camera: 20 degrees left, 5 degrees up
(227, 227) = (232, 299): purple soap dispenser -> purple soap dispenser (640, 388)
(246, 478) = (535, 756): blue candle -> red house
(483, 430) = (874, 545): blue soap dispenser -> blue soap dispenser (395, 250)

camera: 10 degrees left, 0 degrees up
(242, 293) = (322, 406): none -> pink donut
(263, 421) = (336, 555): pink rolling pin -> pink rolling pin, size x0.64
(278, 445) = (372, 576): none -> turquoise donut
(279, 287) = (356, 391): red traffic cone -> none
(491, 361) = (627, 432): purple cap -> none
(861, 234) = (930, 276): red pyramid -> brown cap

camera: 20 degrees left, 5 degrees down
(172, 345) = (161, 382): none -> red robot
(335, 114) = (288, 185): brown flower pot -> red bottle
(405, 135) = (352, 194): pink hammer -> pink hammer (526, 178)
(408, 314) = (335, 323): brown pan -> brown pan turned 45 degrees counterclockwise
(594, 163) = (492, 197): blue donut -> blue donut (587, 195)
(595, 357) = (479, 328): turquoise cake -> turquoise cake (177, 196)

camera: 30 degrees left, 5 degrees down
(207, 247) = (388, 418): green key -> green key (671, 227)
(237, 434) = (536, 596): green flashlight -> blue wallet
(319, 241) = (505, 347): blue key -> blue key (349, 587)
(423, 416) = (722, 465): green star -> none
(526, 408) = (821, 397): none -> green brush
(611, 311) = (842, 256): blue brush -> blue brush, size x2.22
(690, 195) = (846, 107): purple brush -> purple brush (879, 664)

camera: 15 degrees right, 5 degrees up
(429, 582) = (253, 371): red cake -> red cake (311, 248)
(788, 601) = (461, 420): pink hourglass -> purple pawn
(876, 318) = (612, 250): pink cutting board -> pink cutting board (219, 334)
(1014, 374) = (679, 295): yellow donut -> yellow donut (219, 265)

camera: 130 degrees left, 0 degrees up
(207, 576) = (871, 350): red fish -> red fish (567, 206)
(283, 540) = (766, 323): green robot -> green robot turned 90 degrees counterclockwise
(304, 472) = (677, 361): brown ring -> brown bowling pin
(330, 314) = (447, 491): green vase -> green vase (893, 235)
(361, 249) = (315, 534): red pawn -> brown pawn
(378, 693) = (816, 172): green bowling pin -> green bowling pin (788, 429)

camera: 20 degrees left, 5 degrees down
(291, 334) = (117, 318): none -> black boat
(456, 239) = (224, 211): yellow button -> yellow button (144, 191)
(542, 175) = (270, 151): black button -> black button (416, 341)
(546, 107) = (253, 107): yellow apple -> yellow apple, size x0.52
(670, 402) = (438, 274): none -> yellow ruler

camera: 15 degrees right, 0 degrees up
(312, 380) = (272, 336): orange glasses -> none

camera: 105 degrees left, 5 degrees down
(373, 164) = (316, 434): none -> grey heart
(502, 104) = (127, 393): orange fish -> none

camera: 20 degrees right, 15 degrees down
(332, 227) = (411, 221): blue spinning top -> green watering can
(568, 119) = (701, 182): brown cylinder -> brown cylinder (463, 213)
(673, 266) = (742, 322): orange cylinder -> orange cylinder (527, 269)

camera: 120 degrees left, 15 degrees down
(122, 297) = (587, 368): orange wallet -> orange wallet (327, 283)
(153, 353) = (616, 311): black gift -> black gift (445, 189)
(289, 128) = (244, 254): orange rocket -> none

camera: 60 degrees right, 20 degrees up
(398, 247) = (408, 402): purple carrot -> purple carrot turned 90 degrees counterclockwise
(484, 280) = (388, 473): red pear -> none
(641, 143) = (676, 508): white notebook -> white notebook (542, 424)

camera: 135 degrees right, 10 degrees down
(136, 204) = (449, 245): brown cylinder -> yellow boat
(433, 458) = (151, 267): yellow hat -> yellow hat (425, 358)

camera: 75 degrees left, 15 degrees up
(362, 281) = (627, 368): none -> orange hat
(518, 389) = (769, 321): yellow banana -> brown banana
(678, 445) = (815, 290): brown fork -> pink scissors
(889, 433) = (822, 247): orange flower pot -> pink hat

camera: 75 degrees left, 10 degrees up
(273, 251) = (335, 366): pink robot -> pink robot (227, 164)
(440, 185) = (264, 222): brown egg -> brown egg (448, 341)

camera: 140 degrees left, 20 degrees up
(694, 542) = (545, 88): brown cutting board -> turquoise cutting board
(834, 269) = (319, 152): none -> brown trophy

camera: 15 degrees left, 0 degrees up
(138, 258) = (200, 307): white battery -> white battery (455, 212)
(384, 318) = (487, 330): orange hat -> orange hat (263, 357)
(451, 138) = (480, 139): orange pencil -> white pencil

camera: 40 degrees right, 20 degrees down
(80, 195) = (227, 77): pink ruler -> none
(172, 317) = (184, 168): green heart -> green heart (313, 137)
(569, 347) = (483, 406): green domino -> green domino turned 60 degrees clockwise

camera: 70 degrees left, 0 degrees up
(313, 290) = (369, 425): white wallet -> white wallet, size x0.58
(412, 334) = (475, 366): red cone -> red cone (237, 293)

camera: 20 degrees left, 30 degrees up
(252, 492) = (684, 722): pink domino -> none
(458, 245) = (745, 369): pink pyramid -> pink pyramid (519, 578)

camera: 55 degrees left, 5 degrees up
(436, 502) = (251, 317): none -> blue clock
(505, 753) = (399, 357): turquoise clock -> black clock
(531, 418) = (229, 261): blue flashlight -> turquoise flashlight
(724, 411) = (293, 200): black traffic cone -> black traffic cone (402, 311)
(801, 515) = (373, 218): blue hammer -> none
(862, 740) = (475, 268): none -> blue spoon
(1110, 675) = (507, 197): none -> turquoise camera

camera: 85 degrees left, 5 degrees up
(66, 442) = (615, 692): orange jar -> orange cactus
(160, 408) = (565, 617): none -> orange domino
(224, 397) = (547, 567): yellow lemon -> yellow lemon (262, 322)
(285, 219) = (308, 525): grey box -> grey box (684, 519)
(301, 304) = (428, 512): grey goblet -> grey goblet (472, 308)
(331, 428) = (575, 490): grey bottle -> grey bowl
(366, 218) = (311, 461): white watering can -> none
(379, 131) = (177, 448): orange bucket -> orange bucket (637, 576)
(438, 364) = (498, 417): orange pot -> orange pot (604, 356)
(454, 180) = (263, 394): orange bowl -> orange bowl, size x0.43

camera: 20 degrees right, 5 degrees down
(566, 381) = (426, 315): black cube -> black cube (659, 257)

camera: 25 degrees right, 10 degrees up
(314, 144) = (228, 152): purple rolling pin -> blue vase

***

What is the number of lines in the listing that contain the string "pink"? Give it alone.

> **Solution**
11